Records:
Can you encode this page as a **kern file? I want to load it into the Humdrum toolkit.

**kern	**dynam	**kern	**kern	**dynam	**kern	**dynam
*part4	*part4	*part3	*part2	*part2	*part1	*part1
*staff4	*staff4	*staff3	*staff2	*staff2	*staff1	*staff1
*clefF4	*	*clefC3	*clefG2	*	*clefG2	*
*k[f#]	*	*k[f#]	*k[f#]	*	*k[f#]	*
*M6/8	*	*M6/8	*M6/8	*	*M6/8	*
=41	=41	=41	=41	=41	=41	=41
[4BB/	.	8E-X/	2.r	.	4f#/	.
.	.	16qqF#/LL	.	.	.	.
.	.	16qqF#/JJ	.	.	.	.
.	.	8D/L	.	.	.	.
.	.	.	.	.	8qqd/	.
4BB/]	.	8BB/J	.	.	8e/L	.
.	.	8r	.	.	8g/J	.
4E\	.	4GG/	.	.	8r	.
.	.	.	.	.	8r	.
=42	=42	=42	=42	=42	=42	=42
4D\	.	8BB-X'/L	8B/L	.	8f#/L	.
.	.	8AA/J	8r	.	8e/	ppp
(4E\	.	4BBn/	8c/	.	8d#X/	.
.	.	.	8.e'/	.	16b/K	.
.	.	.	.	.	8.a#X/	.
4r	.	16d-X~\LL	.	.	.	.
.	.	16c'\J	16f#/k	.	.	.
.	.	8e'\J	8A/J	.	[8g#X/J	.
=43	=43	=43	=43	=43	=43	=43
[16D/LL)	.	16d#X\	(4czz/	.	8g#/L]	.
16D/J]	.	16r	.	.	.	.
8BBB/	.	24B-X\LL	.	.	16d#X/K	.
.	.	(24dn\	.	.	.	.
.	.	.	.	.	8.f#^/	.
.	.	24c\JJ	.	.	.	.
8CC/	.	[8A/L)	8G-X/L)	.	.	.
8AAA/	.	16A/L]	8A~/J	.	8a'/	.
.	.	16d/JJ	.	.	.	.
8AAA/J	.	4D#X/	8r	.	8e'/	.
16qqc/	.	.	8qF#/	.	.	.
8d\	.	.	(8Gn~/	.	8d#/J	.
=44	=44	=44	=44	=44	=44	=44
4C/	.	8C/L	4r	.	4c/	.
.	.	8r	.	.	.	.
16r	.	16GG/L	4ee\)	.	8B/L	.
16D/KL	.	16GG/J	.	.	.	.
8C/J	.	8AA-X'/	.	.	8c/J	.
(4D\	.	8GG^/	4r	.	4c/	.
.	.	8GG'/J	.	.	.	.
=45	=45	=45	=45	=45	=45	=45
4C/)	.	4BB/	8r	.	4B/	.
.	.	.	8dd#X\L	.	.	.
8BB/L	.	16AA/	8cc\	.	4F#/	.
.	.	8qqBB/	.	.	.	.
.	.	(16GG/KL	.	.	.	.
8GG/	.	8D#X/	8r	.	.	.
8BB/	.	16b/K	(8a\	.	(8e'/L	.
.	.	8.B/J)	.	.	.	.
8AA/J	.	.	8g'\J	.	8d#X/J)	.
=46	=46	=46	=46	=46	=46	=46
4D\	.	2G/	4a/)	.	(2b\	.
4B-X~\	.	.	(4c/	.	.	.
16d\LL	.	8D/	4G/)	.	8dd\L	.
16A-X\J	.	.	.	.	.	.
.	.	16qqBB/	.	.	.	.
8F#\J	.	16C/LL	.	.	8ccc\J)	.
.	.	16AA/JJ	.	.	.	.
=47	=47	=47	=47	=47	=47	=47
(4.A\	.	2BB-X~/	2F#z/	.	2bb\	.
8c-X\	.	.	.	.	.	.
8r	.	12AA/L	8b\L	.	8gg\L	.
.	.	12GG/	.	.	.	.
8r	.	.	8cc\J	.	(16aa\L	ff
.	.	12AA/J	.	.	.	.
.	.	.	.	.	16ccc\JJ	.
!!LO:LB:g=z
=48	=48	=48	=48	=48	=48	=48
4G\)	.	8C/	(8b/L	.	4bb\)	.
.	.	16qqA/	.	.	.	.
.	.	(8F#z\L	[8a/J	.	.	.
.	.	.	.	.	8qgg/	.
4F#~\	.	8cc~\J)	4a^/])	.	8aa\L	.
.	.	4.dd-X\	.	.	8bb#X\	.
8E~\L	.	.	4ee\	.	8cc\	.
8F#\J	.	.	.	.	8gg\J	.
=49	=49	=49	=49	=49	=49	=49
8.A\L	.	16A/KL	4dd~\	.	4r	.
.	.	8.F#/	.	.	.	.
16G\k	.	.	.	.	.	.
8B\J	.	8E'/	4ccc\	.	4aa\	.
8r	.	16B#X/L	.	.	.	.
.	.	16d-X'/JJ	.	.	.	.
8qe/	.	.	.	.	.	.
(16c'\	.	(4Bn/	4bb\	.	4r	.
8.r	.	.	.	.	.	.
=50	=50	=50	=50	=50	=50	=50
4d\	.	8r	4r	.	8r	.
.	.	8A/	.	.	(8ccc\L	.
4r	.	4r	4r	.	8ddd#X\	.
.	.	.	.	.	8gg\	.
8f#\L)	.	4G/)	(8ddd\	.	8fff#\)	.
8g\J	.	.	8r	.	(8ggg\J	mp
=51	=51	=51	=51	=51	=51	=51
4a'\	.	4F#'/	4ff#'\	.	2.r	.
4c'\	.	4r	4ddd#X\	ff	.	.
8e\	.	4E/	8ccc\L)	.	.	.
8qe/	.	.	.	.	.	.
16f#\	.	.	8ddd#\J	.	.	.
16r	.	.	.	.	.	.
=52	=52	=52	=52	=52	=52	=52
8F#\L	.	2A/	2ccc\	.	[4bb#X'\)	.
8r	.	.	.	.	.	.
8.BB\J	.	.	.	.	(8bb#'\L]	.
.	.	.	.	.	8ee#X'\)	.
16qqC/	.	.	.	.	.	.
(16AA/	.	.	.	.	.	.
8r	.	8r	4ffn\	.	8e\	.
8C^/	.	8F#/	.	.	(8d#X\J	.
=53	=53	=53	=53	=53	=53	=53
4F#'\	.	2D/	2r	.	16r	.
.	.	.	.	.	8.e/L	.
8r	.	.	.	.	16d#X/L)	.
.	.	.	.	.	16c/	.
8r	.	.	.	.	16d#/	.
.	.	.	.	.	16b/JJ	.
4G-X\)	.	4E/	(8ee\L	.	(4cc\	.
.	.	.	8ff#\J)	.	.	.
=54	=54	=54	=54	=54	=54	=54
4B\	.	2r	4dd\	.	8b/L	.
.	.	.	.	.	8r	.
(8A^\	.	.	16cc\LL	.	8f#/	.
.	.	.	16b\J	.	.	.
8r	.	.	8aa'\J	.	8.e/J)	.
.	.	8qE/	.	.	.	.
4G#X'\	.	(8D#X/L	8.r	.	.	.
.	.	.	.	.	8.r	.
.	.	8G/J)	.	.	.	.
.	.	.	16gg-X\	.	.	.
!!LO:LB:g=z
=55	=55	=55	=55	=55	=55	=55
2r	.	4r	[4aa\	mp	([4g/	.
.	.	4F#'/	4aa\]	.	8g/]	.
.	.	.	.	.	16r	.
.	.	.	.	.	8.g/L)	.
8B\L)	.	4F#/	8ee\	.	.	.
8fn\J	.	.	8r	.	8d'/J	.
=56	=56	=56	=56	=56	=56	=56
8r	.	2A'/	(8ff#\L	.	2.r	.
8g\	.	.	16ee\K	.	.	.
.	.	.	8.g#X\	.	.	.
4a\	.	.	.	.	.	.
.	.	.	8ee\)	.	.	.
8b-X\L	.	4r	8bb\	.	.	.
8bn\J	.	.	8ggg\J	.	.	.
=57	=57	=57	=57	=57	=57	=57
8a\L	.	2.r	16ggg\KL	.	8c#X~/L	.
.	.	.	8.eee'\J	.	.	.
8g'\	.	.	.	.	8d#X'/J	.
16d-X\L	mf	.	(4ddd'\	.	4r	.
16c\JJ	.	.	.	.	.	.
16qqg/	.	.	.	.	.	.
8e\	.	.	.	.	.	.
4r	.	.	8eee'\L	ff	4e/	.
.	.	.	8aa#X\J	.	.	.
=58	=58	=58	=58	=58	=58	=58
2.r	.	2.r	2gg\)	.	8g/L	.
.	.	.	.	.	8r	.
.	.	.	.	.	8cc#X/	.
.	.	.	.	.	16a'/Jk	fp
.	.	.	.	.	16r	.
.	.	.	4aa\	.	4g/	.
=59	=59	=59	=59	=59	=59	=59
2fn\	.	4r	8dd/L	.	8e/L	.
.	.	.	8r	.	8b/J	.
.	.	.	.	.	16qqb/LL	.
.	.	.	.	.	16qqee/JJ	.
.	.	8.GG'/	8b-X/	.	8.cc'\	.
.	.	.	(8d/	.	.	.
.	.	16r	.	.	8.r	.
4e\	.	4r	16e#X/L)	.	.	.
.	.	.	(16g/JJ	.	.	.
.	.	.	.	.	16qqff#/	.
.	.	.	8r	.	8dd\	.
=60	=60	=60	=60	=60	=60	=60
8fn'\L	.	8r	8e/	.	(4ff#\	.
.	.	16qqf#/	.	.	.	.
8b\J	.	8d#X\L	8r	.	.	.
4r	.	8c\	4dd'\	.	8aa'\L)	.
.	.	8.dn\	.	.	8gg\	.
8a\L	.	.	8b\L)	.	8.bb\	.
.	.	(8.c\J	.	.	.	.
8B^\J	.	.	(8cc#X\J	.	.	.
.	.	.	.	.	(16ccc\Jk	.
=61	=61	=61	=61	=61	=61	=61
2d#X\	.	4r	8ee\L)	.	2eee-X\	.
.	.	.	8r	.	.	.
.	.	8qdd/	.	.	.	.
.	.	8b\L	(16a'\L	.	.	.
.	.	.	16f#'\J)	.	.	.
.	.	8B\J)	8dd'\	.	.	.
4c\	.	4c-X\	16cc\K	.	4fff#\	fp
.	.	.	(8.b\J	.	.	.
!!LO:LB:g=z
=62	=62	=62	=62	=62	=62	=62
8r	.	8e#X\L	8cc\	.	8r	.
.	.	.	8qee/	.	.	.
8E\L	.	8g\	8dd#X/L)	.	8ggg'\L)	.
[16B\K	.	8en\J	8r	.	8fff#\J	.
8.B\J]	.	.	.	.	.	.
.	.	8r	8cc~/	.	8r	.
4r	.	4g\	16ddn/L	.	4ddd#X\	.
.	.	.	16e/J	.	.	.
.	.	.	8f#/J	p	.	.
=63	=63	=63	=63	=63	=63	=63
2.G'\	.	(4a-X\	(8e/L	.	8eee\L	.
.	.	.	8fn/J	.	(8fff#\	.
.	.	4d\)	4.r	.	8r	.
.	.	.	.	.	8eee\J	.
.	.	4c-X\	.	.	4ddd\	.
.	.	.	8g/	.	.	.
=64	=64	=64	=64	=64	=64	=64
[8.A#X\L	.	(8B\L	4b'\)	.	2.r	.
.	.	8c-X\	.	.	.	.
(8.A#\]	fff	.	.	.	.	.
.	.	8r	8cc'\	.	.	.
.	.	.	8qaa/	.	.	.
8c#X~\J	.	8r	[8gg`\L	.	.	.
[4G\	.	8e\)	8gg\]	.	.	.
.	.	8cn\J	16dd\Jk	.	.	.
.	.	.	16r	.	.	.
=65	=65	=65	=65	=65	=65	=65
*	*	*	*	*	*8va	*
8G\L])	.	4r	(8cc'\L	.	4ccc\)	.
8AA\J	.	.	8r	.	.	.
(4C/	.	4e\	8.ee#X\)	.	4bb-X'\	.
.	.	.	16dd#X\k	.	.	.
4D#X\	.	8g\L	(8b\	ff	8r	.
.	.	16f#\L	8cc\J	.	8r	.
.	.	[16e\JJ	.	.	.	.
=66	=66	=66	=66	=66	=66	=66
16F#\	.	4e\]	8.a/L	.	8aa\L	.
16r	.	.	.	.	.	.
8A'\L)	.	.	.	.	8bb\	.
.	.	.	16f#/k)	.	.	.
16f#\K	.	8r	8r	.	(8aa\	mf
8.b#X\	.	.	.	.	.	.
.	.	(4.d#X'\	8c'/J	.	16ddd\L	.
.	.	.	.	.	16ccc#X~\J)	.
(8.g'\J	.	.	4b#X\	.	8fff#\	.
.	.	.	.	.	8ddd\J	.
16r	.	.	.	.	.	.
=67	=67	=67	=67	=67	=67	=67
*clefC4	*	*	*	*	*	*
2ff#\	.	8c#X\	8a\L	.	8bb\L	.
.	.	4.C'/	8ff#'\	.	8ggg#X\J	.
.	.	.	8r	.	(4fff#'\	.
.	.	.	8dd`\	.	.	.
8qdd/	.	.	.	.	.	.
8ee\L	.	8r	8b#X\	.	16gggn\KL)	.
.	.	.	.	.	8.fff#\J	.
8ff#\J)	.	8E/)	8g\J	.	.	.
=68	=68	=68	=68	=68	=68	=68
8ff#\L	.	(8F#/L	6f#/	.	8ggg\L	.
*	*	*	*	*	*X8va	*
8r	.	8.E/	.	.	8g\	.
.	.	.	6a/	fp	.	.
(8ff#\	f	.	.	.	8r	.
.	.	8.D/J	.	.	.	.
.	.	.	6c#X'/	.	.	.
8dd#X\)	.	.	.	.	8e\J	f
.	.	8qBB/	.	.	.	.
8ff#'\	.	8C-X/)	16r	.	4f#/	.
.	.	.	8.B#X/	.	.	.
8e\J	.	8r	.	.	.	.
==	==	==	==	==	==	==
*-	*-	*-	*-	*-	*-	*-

- _INSTRUCTIONS FOR THE TASK_:
List each line of the data above that contains the string "kern".

- _EXERCISE ANSWER_:
Can you encode this page as a **kern file? I want to load it into the Humdrum toolkit.
**kern	**dynam	**kern	**kern	**dynam	**kern	**dynam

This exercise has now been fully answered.